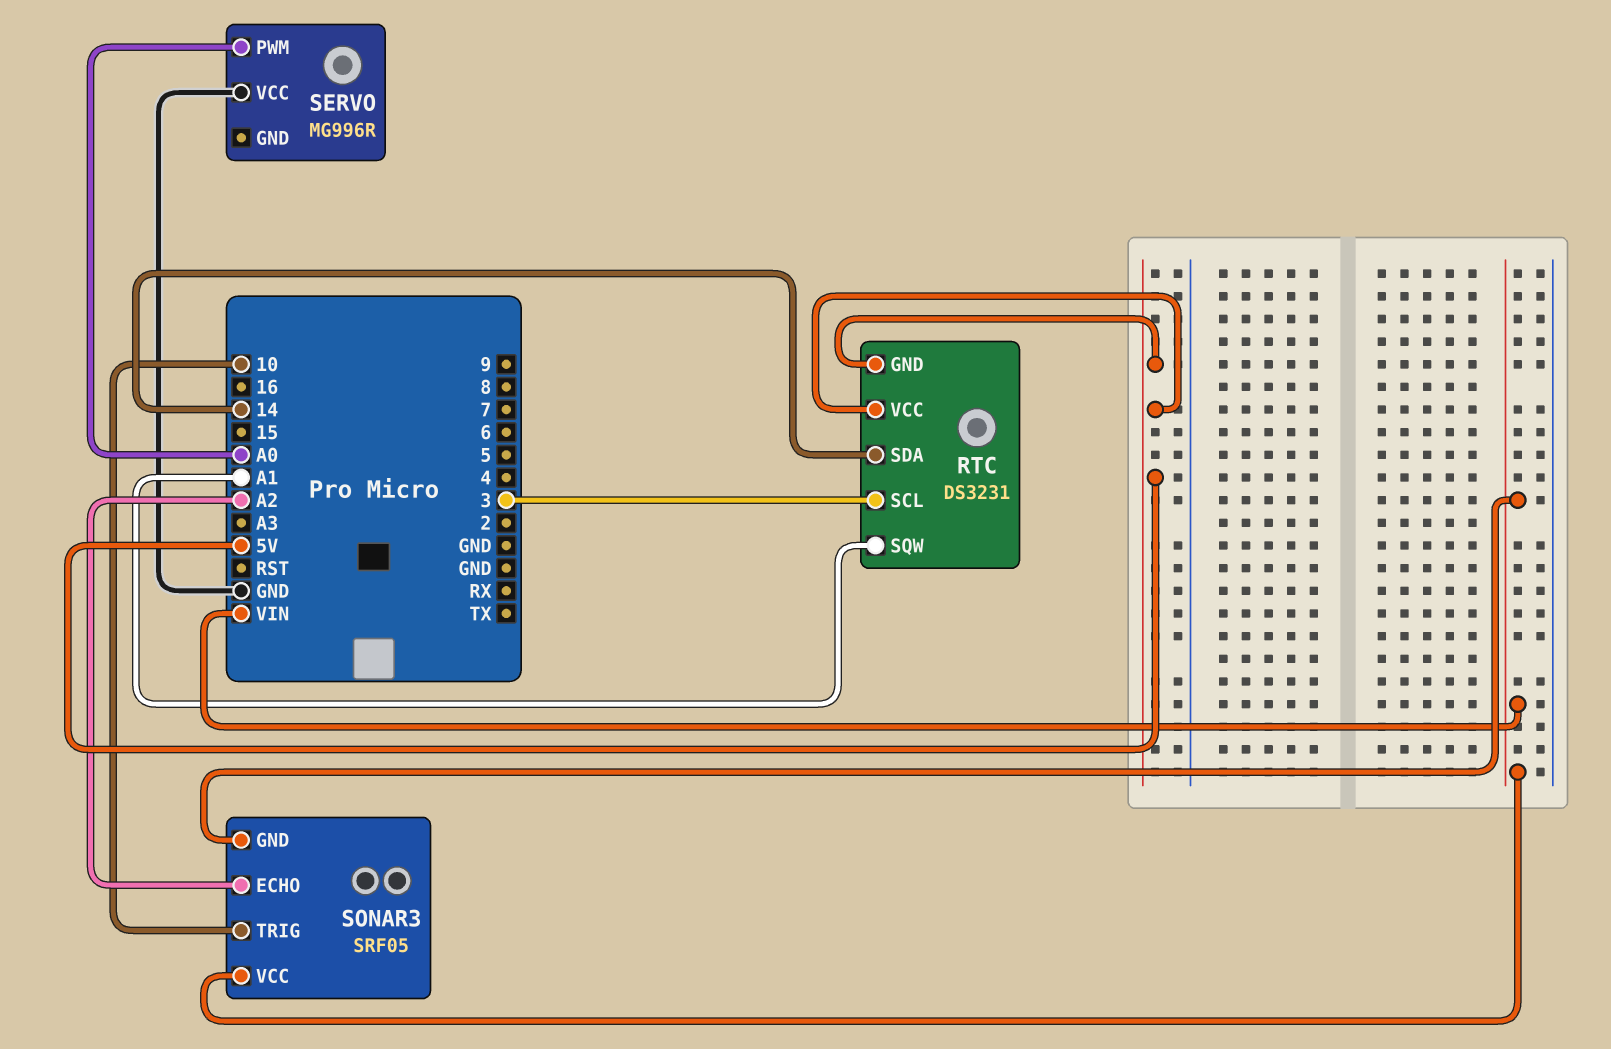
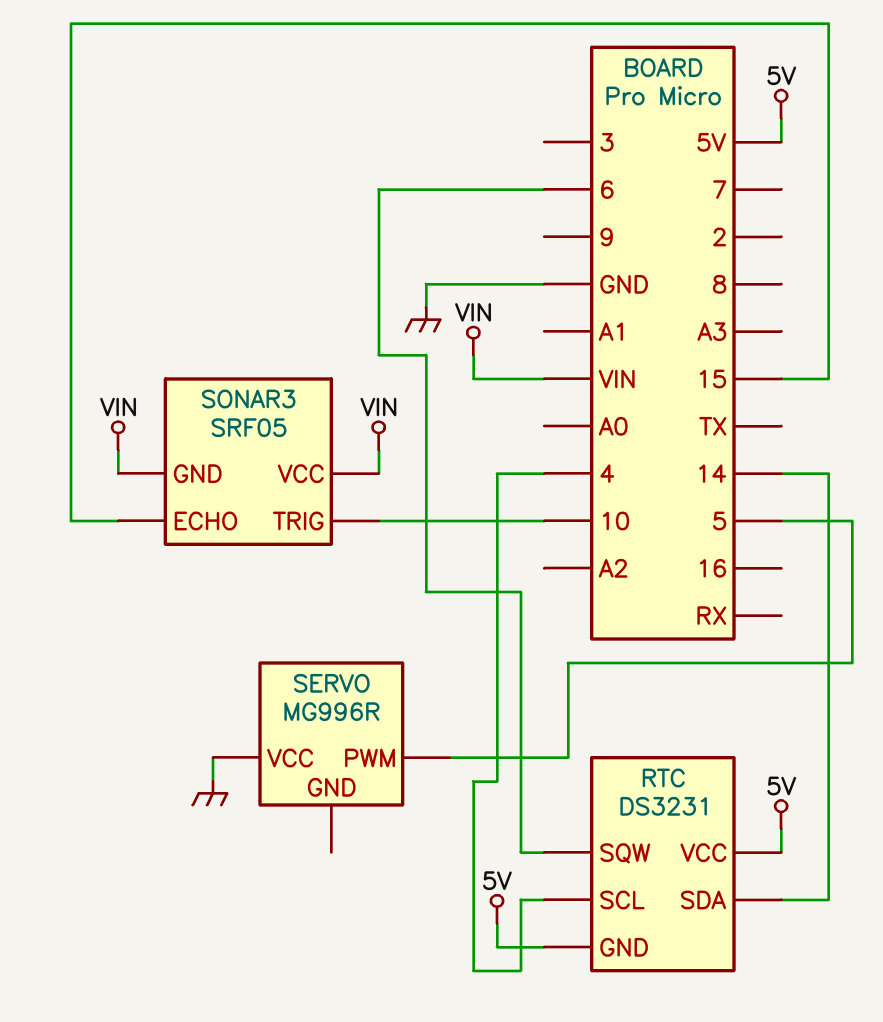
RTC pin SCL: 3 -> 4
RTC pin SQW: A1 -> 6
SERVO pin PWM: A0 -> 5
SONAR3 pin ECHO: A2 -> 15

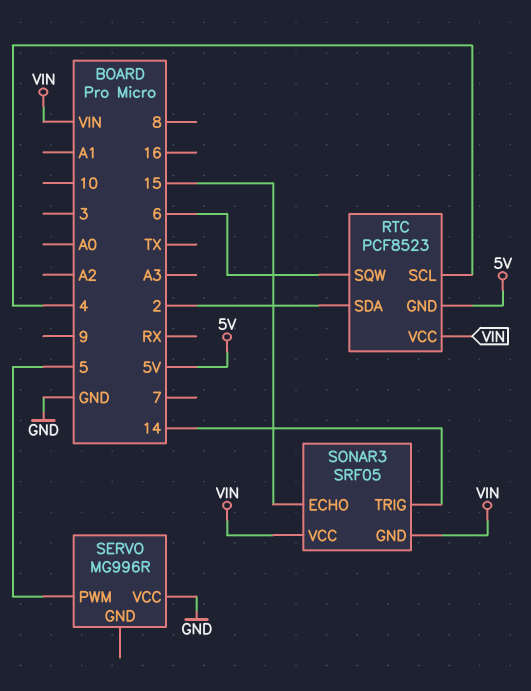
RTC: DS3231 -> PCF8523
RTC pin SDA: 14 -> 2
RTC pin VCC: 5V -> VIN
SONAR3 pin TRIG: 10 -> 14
------------------------------------------------
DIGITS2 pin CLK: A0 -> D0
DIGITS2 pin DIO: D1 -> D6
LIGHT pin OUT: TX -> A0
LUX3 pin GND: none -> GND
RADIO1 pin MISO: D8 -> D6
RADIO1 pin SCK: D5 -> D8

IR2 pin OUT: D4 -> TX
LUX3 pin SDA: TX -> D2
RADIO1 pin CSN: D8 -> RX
------------------------------------------------
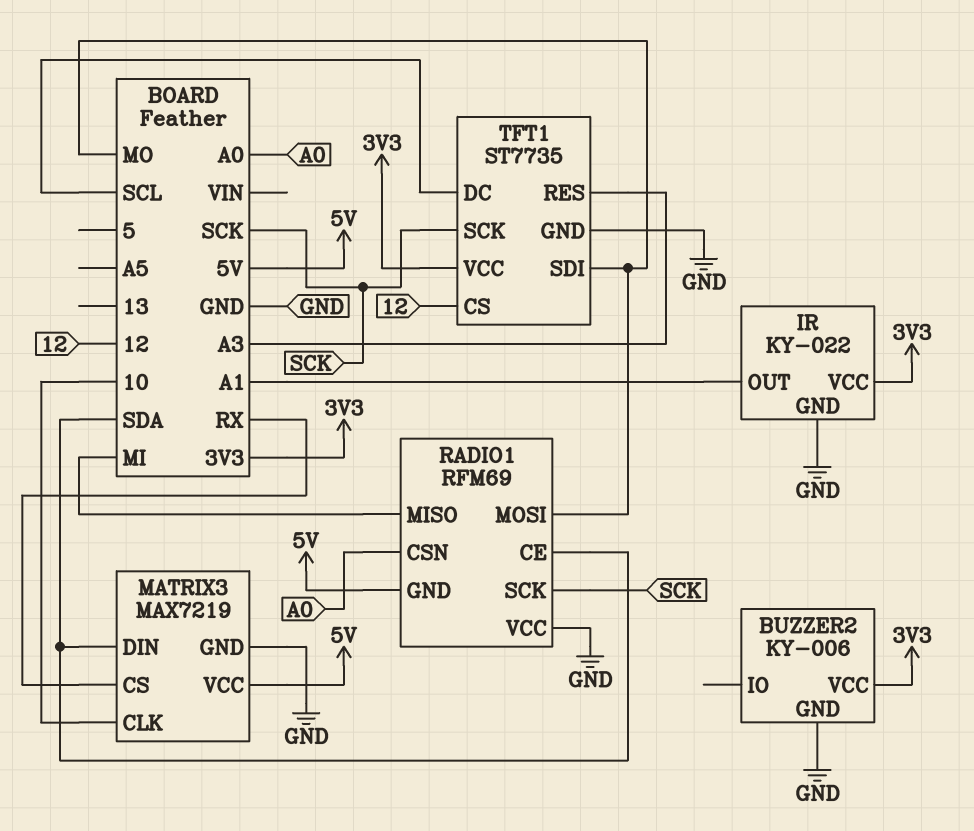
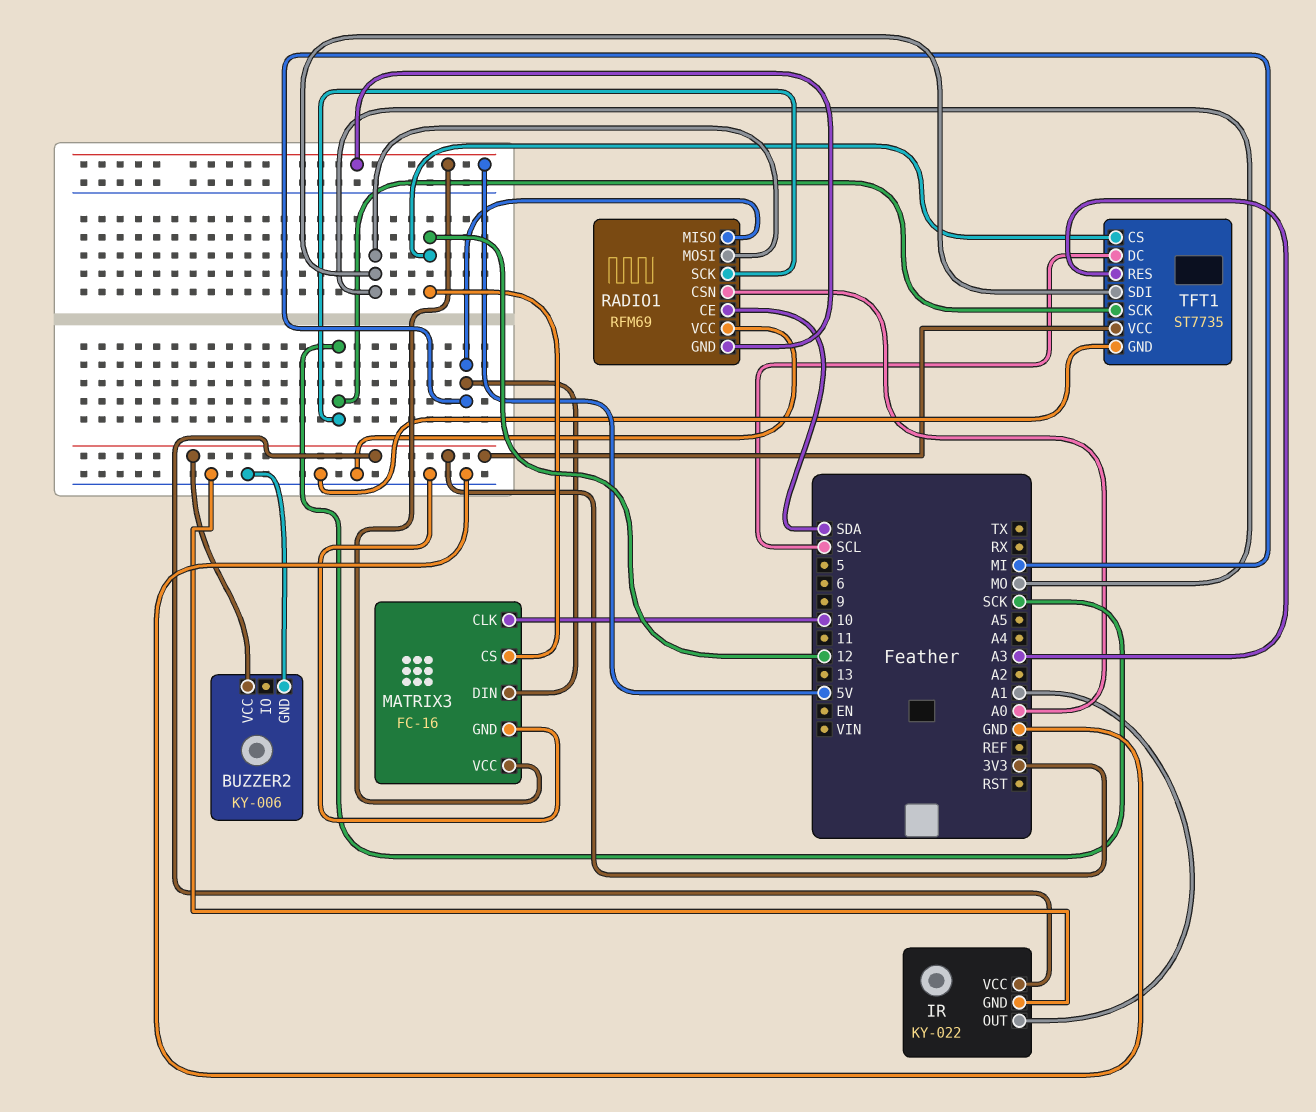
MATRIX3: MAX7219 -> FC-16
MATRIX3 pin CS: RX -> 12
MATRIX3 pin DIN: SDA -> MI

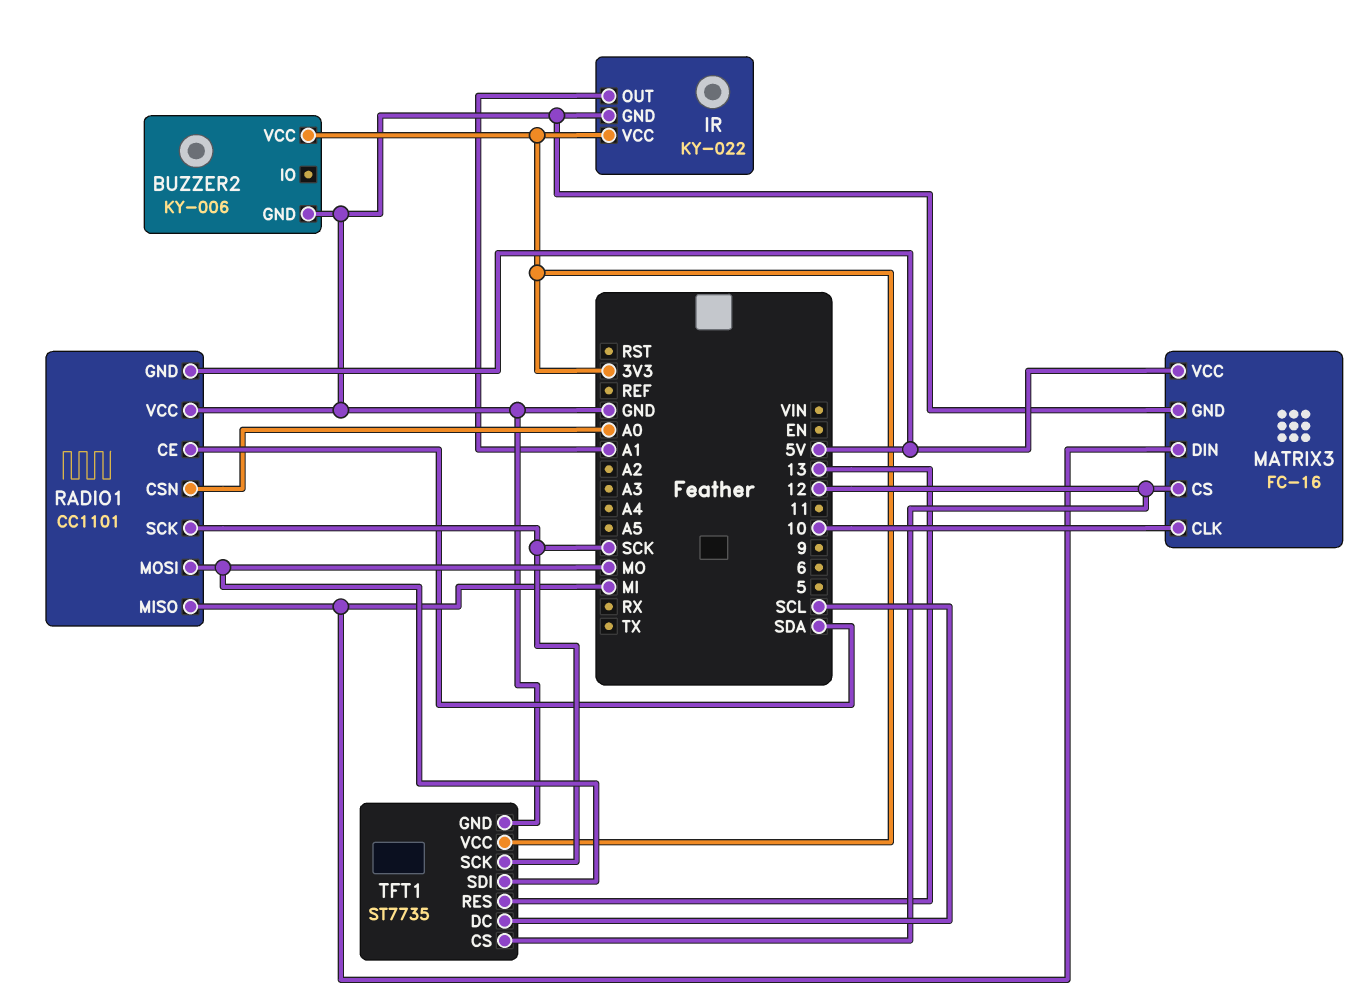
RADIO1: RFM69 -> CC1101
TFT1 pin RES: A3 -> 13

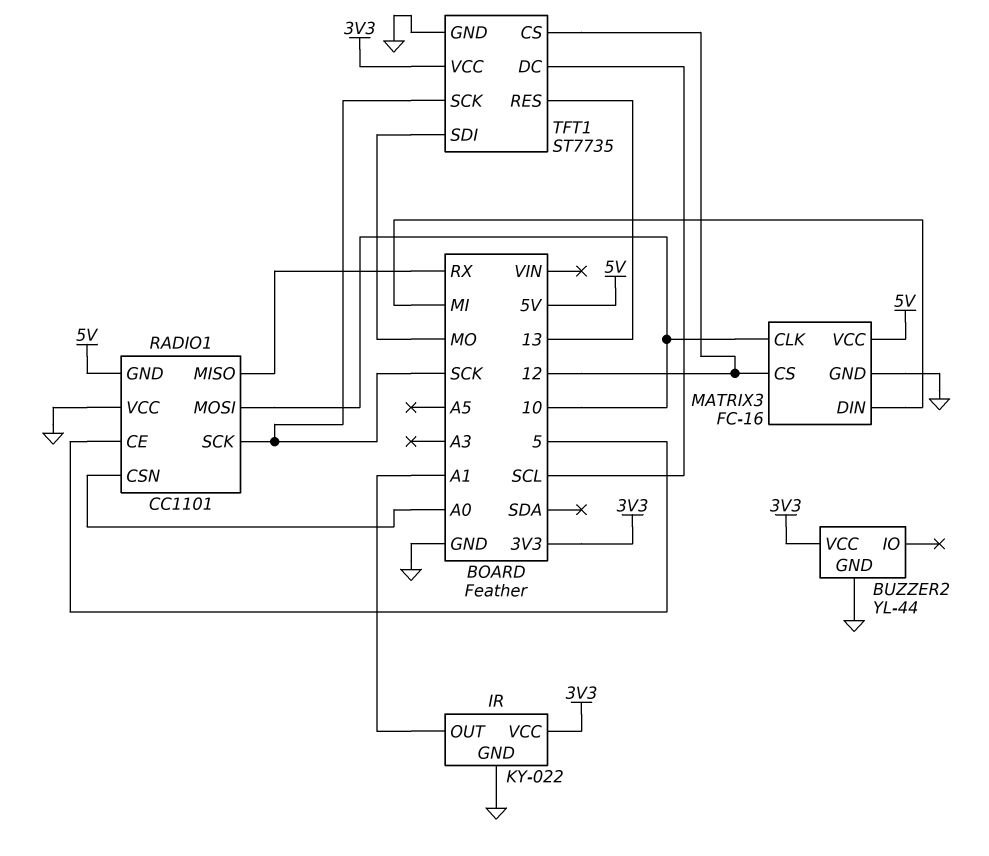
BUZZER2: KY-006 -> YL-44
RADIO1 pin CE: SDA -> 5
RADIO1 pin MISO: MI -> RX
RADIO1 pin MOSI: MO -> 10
------------------------------------------------
» **Directions**
Among the records above, find the lines that contain "MISO" and copy every one.

» **Response area**
RADIO1 pin MISO: D8 -> D6
RADIO1 pin MISO: MI -> RX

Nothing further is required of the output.